• _What is required_:
Among the entries below, take the line with "turquoise can [309,266,368,321] -> none" and the line with "white goblet [660,481,709,575]", and output them and every line between them exactly, with nothing else.

• _Given data_:
· · ·

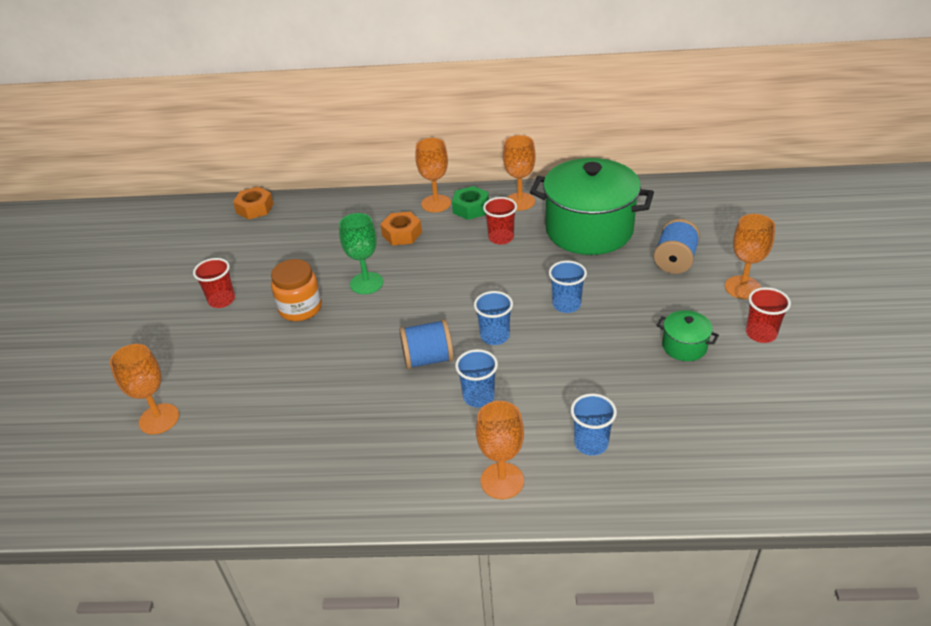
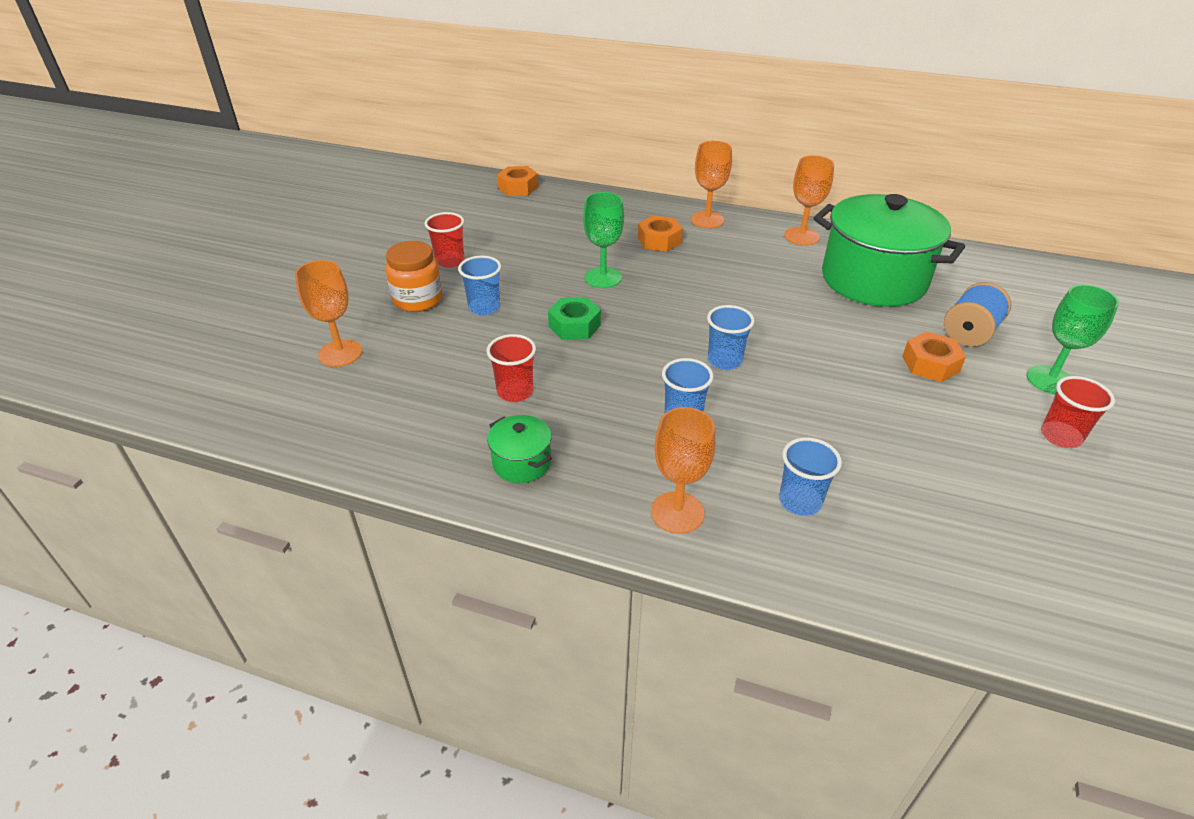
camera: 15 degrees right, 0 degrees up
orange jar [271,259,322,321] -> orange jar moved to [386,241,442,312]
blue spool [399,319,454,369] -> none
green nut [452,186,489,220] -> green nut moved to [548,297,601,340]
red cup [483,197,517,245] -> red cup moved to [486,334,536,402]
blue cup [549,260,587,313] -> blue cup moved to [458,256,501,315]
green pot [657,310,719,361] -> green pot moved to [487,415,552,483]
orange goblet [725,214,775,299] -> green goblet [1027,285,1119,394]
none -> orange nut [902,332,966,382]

· · ·

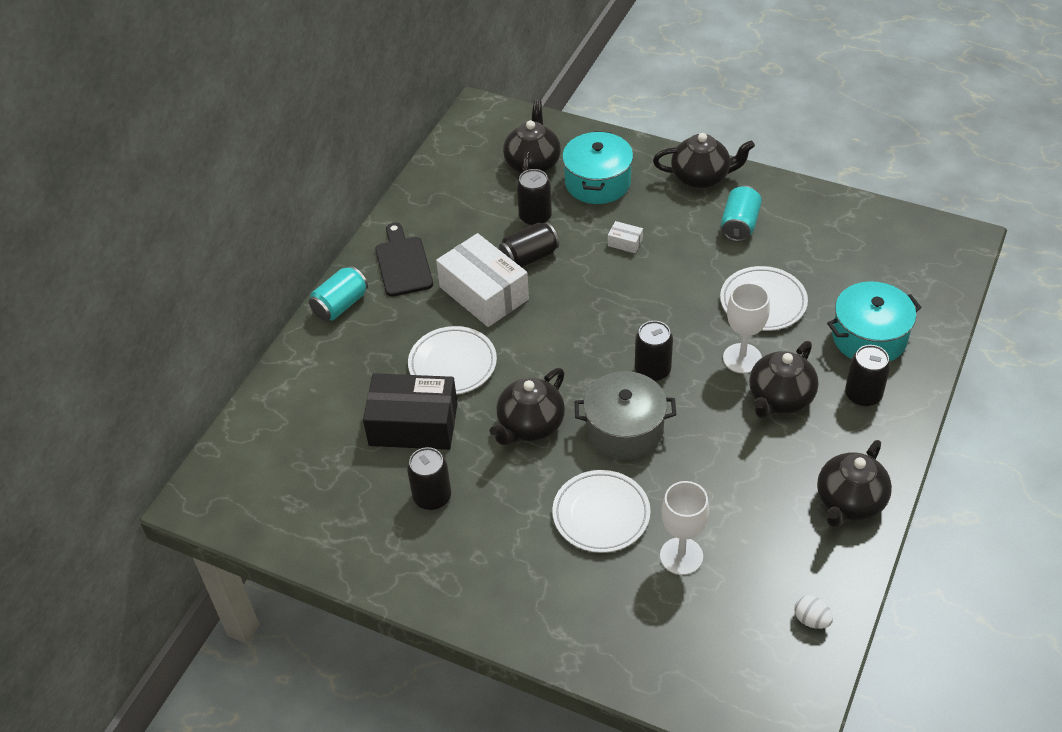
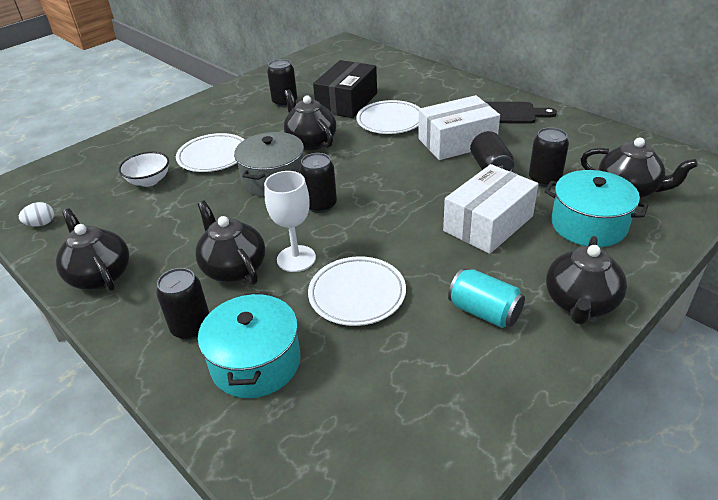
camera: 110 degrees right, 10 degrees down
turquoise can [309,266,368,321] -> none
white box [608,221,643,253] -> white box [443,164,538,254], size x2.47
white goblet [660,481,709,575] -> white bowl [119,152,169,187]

· · ·

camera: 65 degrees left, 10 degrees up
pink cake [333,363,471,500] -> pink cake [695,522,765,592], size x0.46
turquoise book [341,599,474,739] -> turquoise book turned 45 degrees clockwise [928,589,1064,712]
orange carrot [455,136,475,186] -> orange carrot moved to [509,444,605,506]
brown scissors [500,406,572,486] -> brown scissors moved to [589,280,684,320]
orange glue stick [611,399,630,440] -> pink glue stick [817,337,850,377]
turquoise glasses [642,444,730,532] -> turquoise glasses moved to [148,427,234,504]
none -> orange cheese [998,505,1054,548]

· · ·

• _Exercise result_:
turquoise can [309,266,368,321] -> none
white box [608,221,643,253] -> white box [443,164,538,254], size x2.47
white goblet [660,481,709,575] -> white bowl [119,152,169,187]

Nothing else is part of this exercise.